(Beginning of Input material)
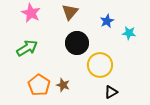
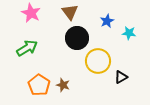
brown triangle: rotated 18 degrees counterclockwise
black circle: moved 5 px up
yellow circle: moved 2 px left, 4 px up
black triangle: moved 10 px right, 15 px up
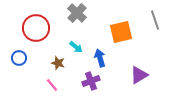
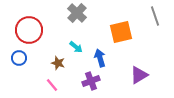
gray line: moved 4 px up
red circle: moved 7 px left, 2 px down
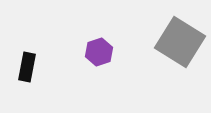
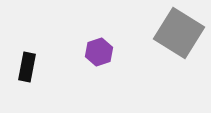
gray square: moved 1 px left, 9 px up
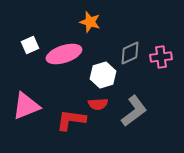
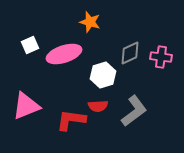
pink cross: rotated 15 degrees clockwise
red semicircle: moved 2 px down
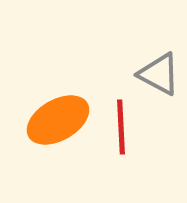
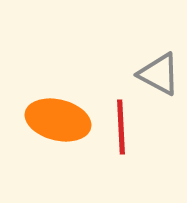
orange ellipse: rotated 44 degrees clockwise
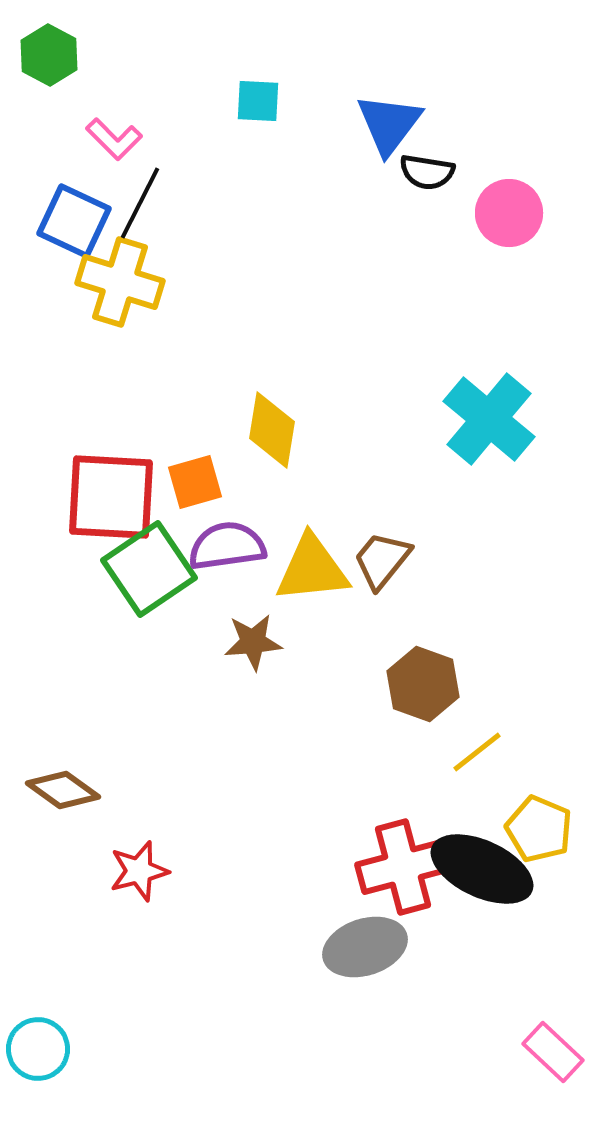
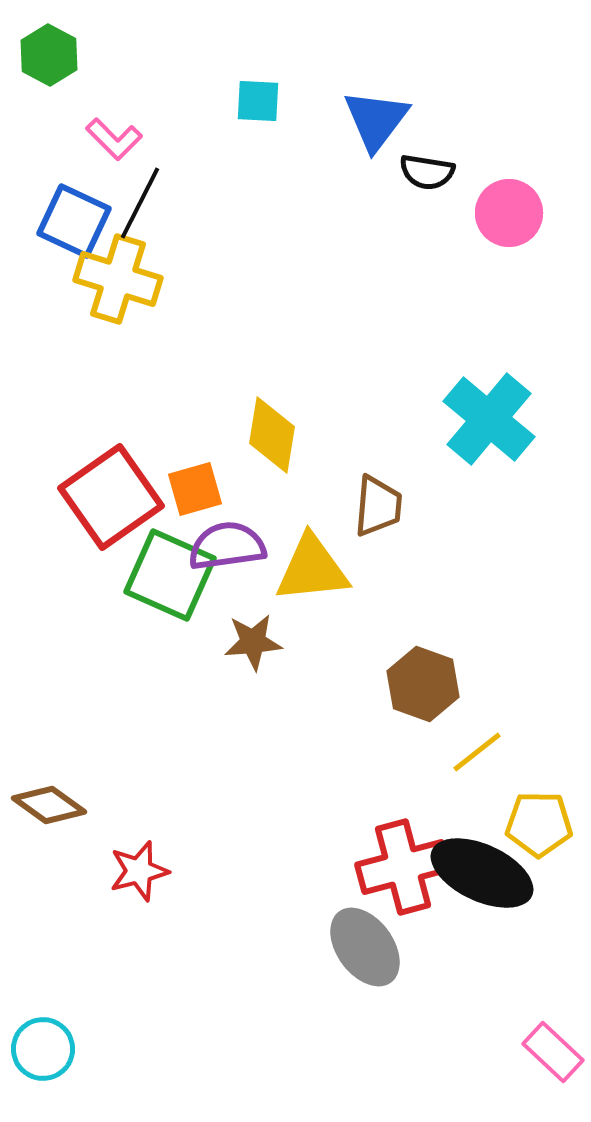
blue triangle: moved 13 px left, 4 px up
yellow cross: moved 2 px left, 3 px up
yellow diamond: moved 5 px down
orange square: moved 7 px down
red square: rotated 38 degrees counterclockwise
brown trapezoid: moved 4 px left, 54 px up; rotated 146 degrees clockwise
green square: moved 21 px right, 6 px down; rotated 32 degrees counterclockwise
brown diamond: moved 14 px left, 15 px down
yellow pentagon: moved 5 px up; rotated 22 degrees counterclockwise
black ellipse: moved 4 px down
gray ellipse: rotated 72 degrees clockwise
cyan circle: moved 5 px right
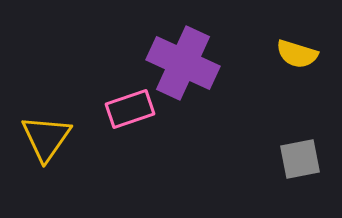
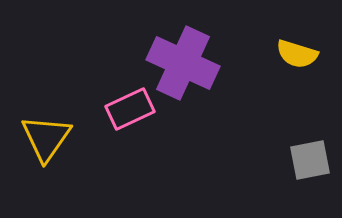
pink rectangle: rotated 6 degrees counterclockwise
gray square: moved 10 px right, 1 px down
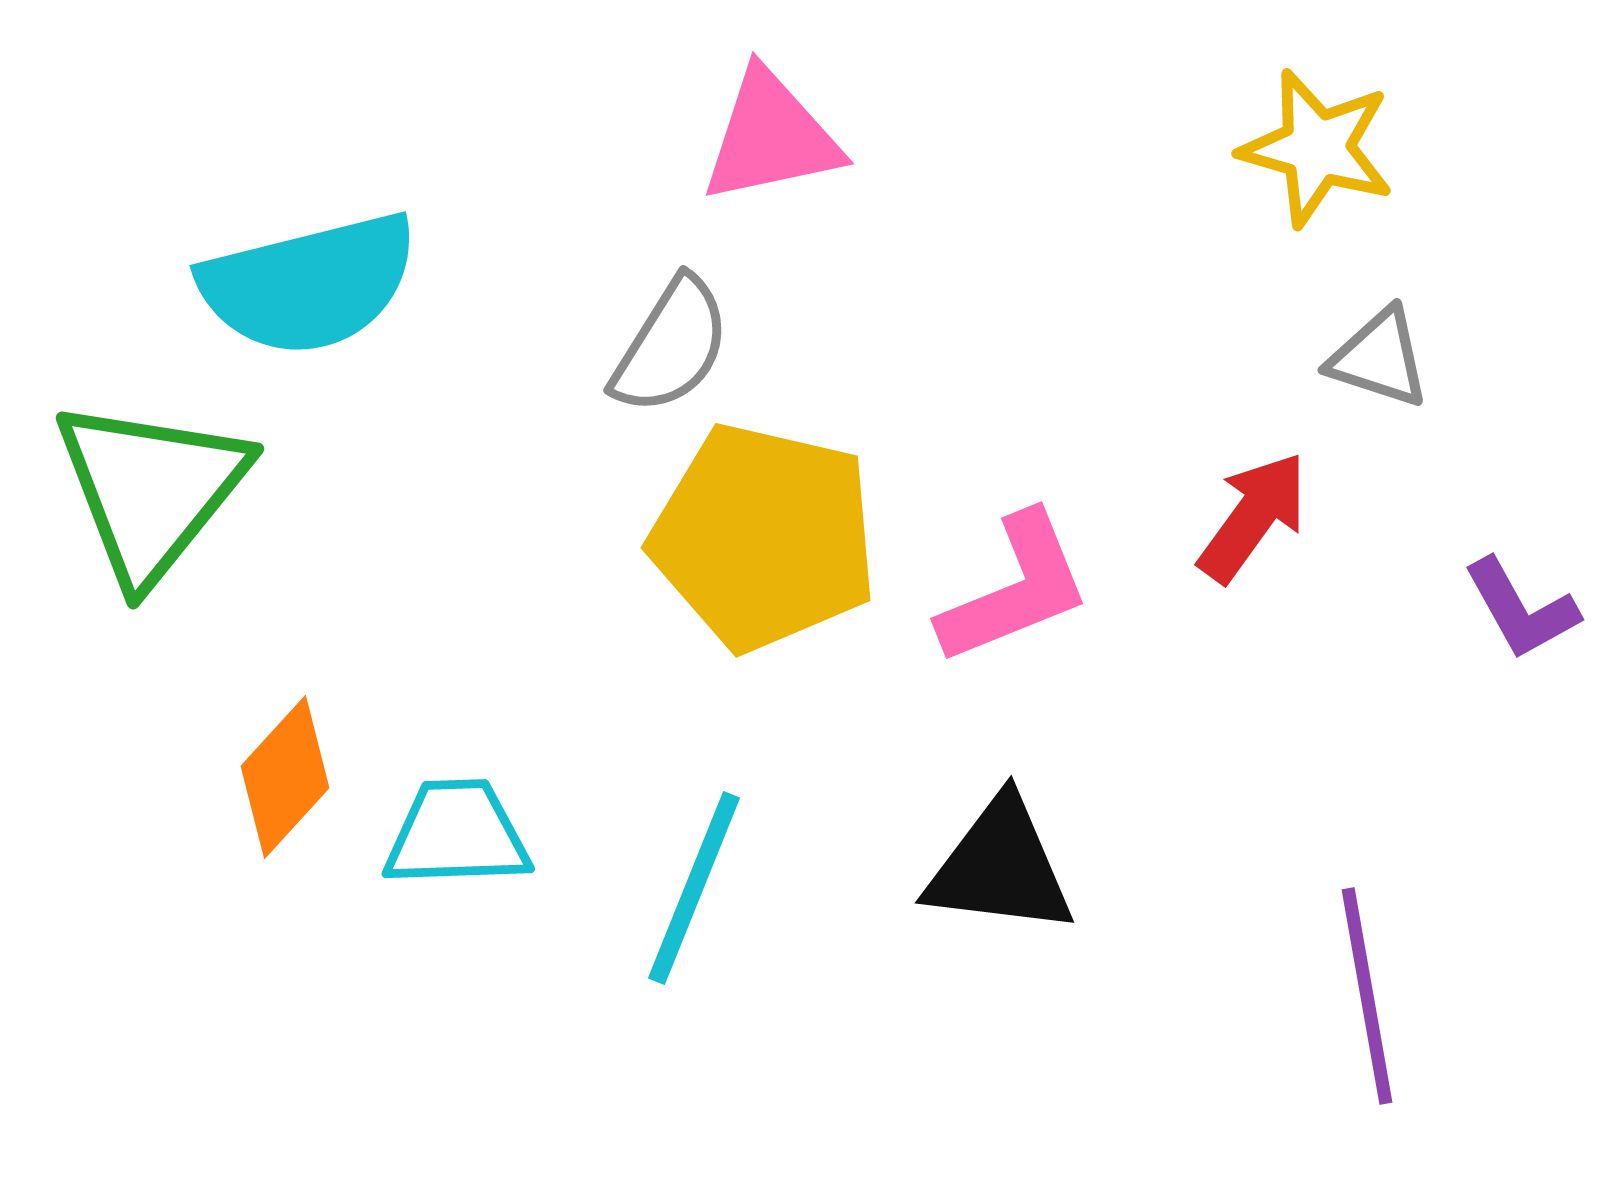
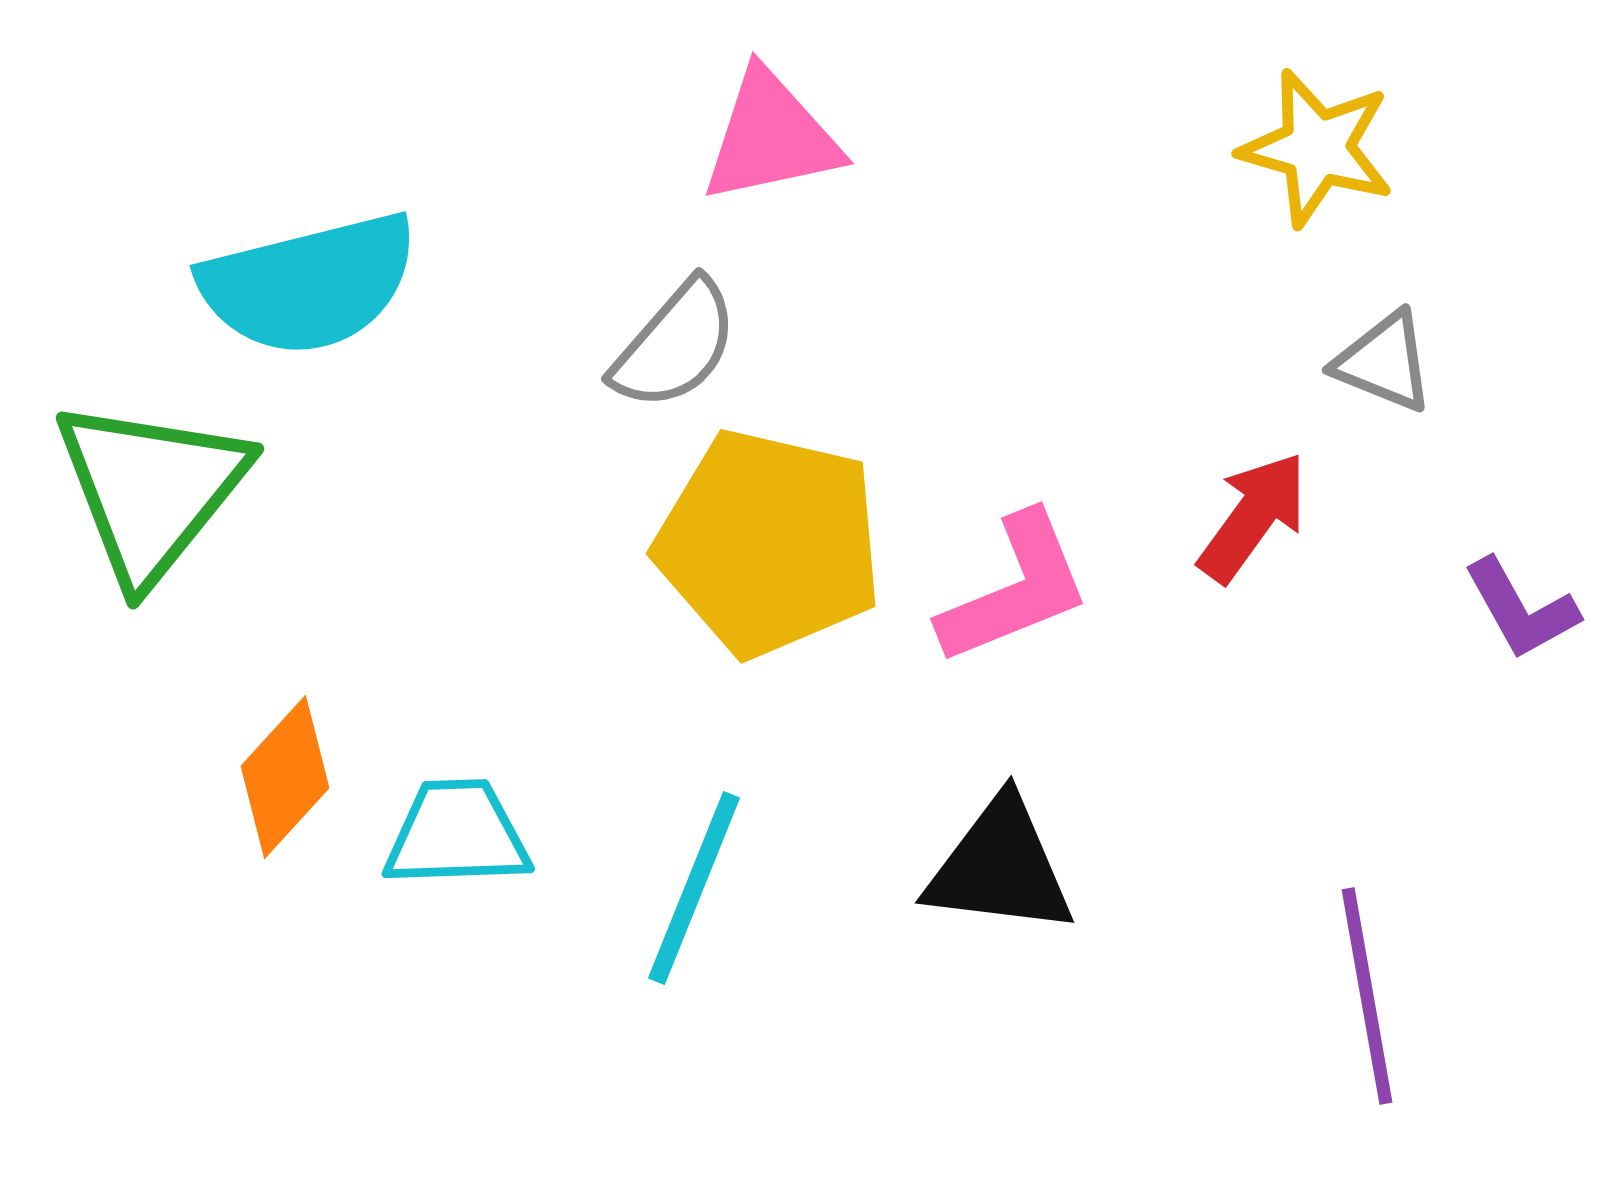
(End of Input material)
**What the task asks:** Write every entry out again exactly, images omitted.

**Written response:**
brown triangle: rotated 18 degrees counterclockwise
black circle: moved 5 px up
yellow circle: moved 2 px left, 4 px up
black triangle: moved 10 px right, 15 px up
gray line: moved 4 px up
red circle: moved 7 px left, 2 px down
gray square: moved 1 px left, 9 px up
pink cross: rotated 15 degrees clockwise
red semicircle: moved 2 px down
orange ellipse: rotated 44 degrees clockwise
blue triangle: moved 13 px left, 4 px up
yellow cross: moved 2 px left, 3 px up
yellow diamond: moved 5 px down
orange square: moved 7 px down
red square: rotated 38 degrees counterclockwise
brown trapezoid: moved 4 px left, 54 px up; rotated 146 degrees clockwise
green square: moved 21 px right, 6 px down; rotated 32 degrees counterclockwise
brown diamond: moved 14 px left, 15 px down
yellow pentagon: moved 5 px up; rotated 22 degrees counterclockwise
black ellipse: moved 4 px down
gray ellipse: rotated 72 degrees clockwise
cyan circle: moved 5 px right
pink rectangle: rotated 6 degrees counterclockwise
gray square: moved 10 px right, 1 px down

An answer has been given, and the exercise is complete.